WHAT NEEDS TO BE DONE » Each entry below should be output exactly, apart from its images.

EXERCISE MATERIAL »
+---+
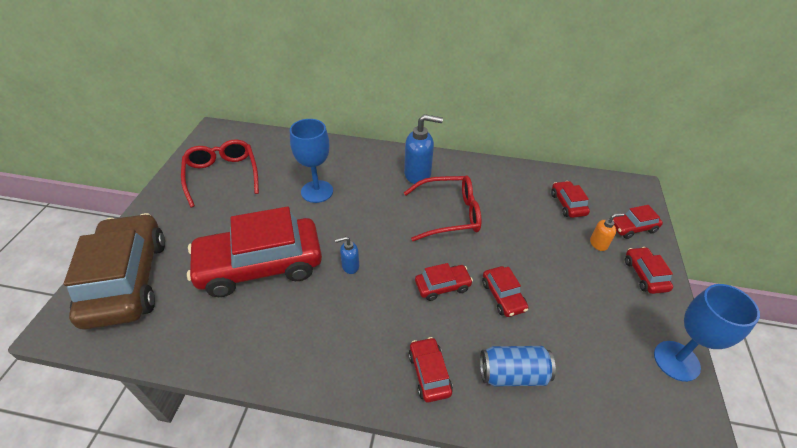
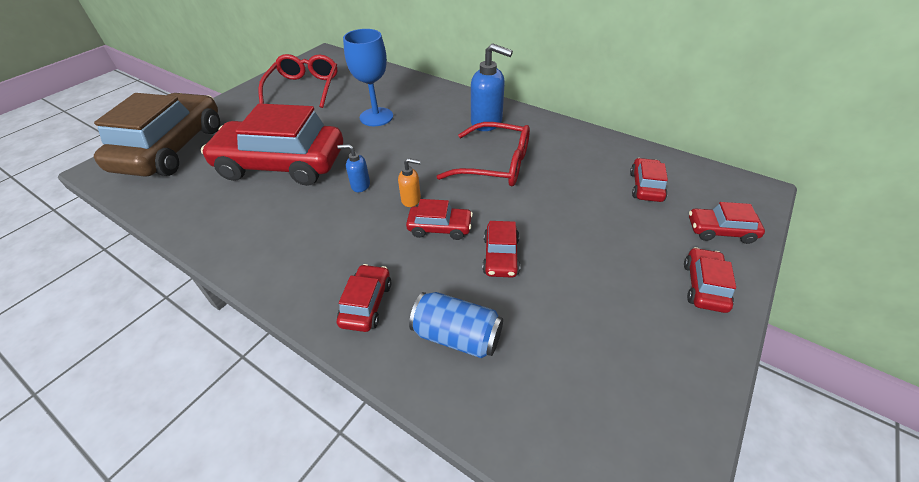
camera: 25 degrees right, 0 degrees up
(598, 244) = (660, 236): orange soap dispenser -> orange soap dispenser (411, 200)
(676, 361) = (687, 397): blue goblet -> none

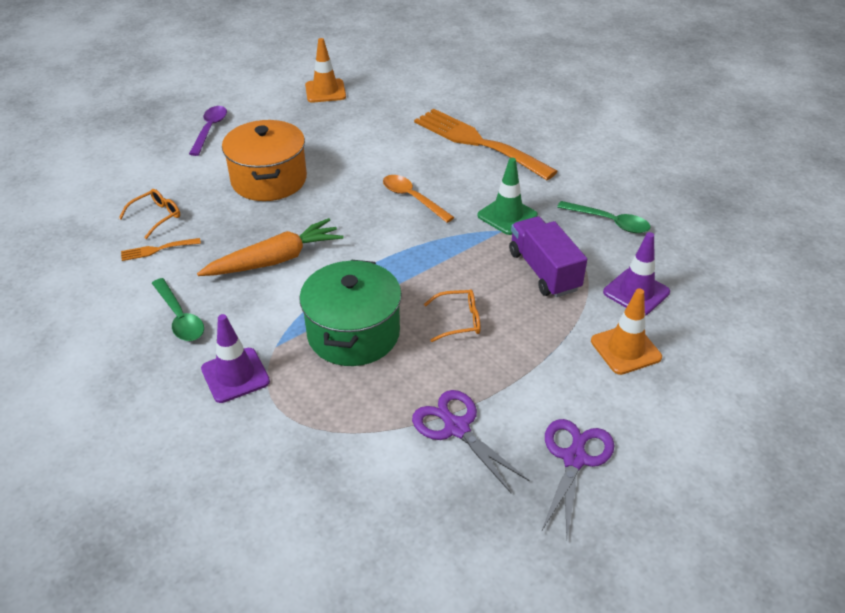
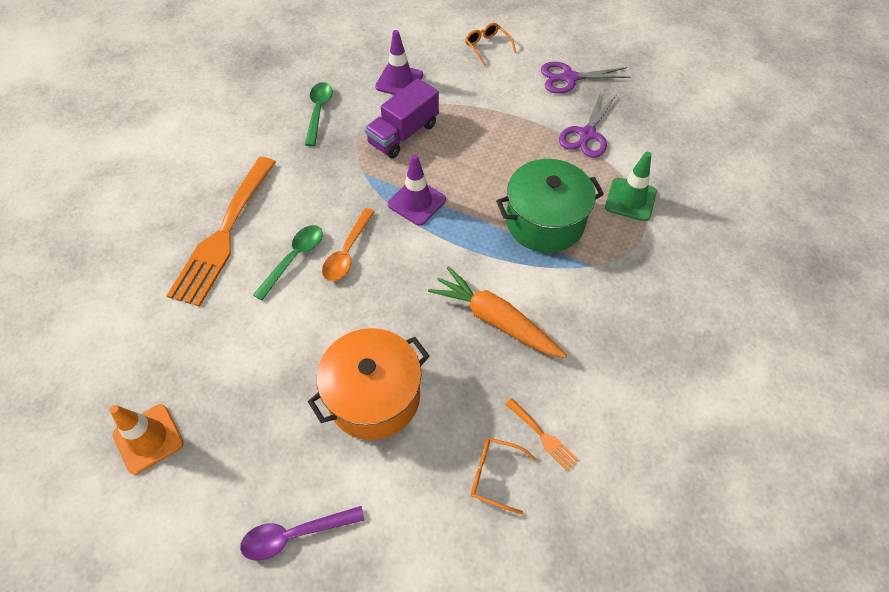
camera: 115 degrees left, 15 degrees up
(180, 317) = (610, 353): green spoon -> green spoon (294, 258)
(235, 375) = (637, 276): purple traffic cone -> purple traffic cone (417, 202)
(459, 320) = (489, 165): orange glasses -> orange glasses (487, 47)
(507, 216) = (341, 176): green traffic cone -> green traffic cone (630, 199)
(625, 349) = (461, 75): orange traffic cone -> none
+---+
SOLUTION FOR THIS TASK »
camera: 25 degrees right, 0 degrees up
(598, 244) = (660, 236): orange soap dispenser -> orange soap dispenser (411, 200)
(676, 361) = (687, 397): blue goblet -> none

camera: 115 degrees left, 15 degrees up
(180, 317) = (610, 353): green spoon -> green spoon (294, 258)
(235, 375) = (637, 276): purple traffic cone -> purple traffic cone (417, 202)
(459, 320) = (489, 165): orange glasses -> orange glasses (487, 47)
(507, 216) = (341, 176): green traffic cone -> green traffic cone (630, 199)
(625, 349) = (461, 75): orange traffic cone -> none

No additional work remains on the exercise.